In your copy, include no images and return each entry exactly as written.
######
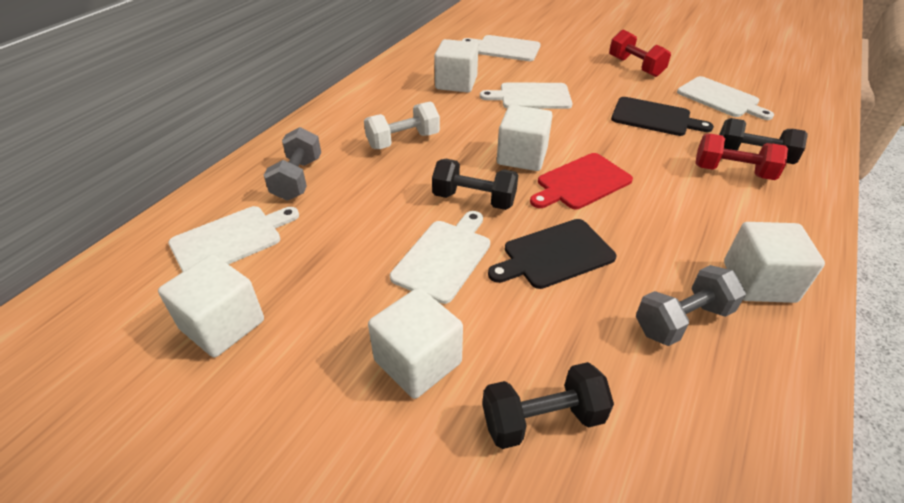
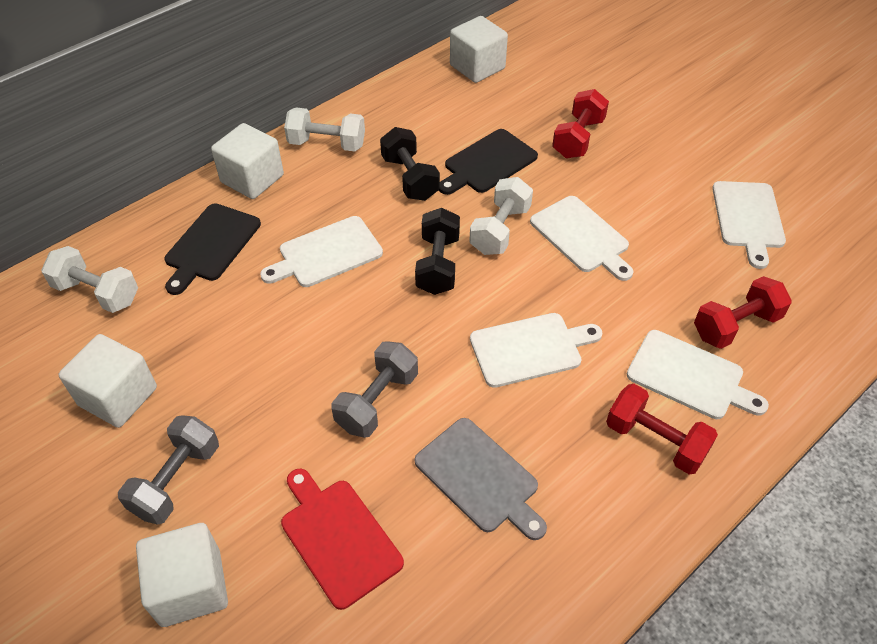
black dumbbell: 3 -> 2
grey cutting board: 0 -> 1
red dumbbell: 2 -> 3
white cube: 5 -> 4
white dumbbell: 1 -> 3

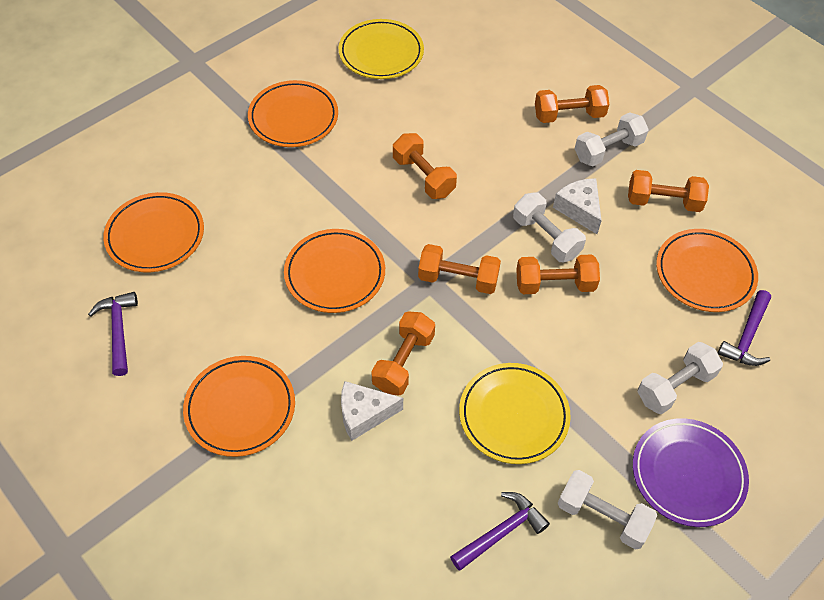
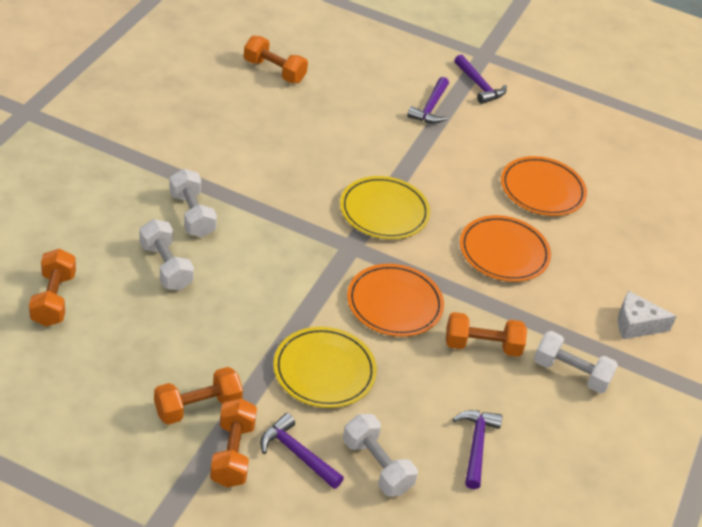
orange dumbbell: 6 -> 5
orange plate: 5 -> 3
purple hammer: 3 -> 4
purple plate: 1 -> 0
white cheese: 2 -> 1

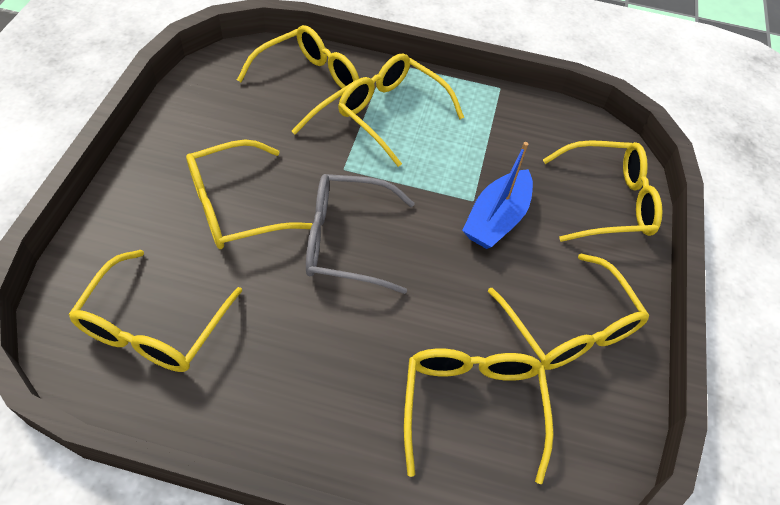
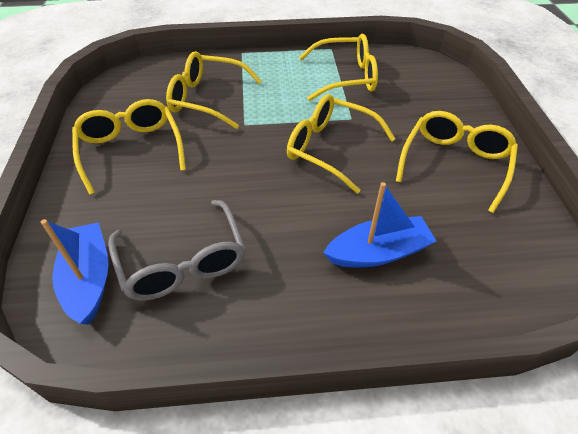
blue boat: 1 -> 2
yellow glasses: 7 -> 5

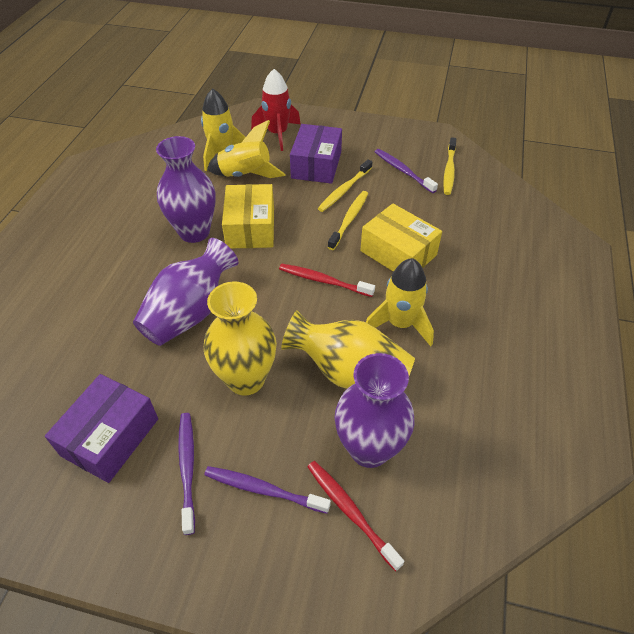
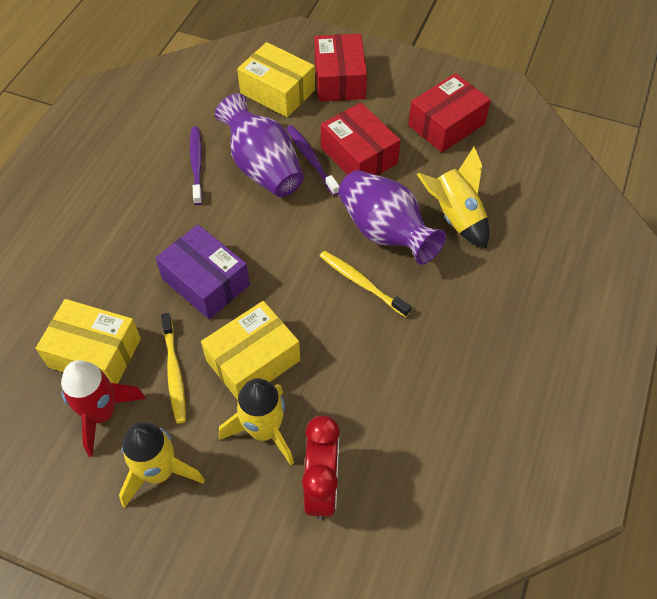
purple box: 2 -> 1
purple toothbrush: 3 -> 2
purple vase: 3 -> 2
red box: 0 -> 3
red clock: 0 -> 1
red toothbrush: 2 -> 0
yellow box: 2 -> 3
yellow toothbrush: 3 -> 2
yellow vase: 2 -> 0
######
# EXERCISE OUTPUT
black dumbbell: 3 -> 2
grey cutting board: 0 -> 1
red dumbbell: 2 -> 3
white cube: 5 -> 4
white dumbbell: 1 -> 3

orange dumbbell: 6 -> 5
orange plate: 5 -> 3
purple hammer: 3 -> 4
purple plate: 1 -> 0
white cheese: 2 -> 1

blue boat: 1 -> 2
yellow glasses: 7 -> 5

purple box: 2 -> 1
purple toothbrush: 3 -> 2
purple vase: 3 -> 2
red box: 0 -> 3
red clock: 0 -> 1
red toothbrush: 2 -> 0
yellow box: 2 -> 3
yellow toothbrush: 3 -> 2
yellow vase: 2 -> 0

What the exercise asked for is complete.